■ DATASET CONTENT ■
....................
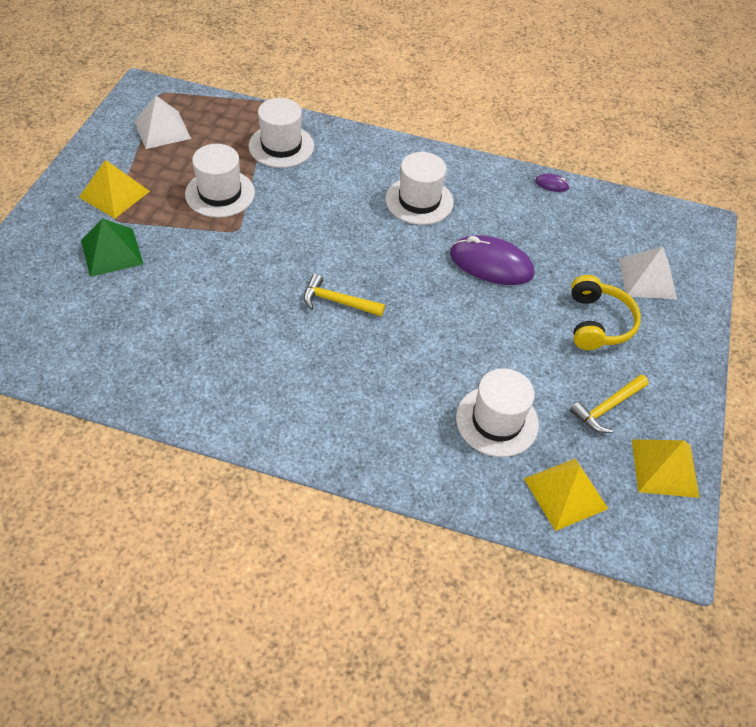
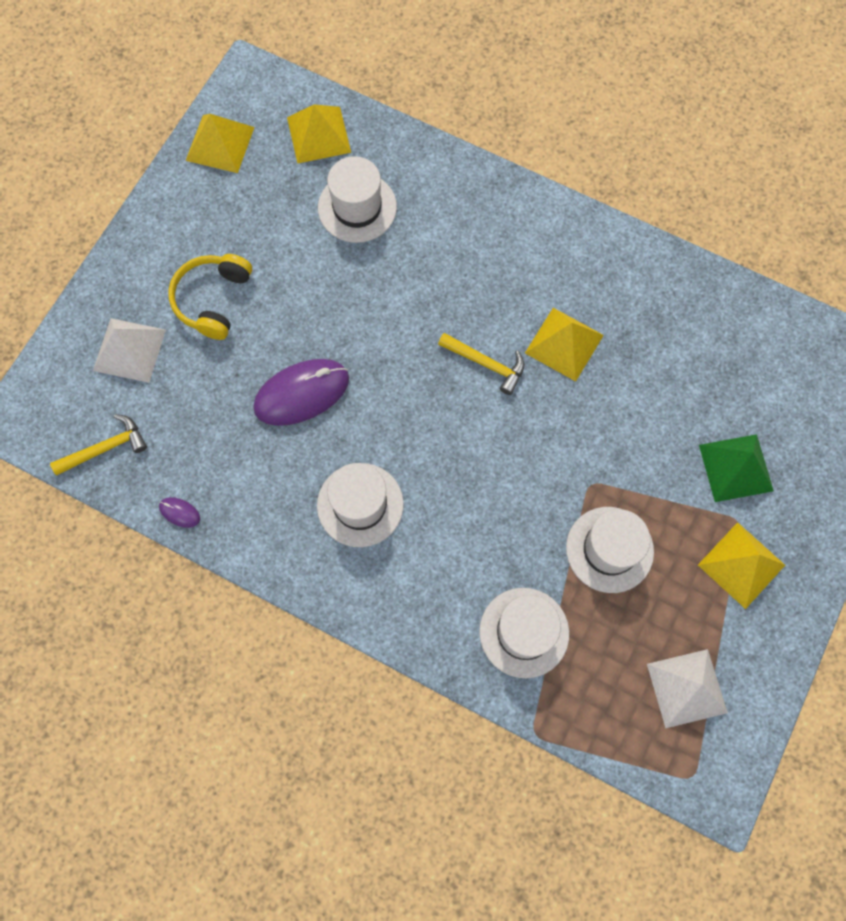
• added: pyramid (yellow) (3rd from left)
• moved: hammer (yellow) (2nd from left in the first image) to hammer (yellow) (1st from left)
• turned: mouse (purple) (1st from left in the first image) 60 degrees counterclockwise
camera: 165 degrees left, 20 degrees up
....................
Set the whole listing down again unchanged, apart from the pictures, which are omitted.

• added: pyramid (yellow) (3rd from left)
• moved: hammer (yellow) (2nd from left in the first image) to hammer (yellow) (1st from left)
• turned: mouse (purple) (1st from left in the first image) 60 degrees counterclockwise
camera: 165 degrees left, 20 degrees up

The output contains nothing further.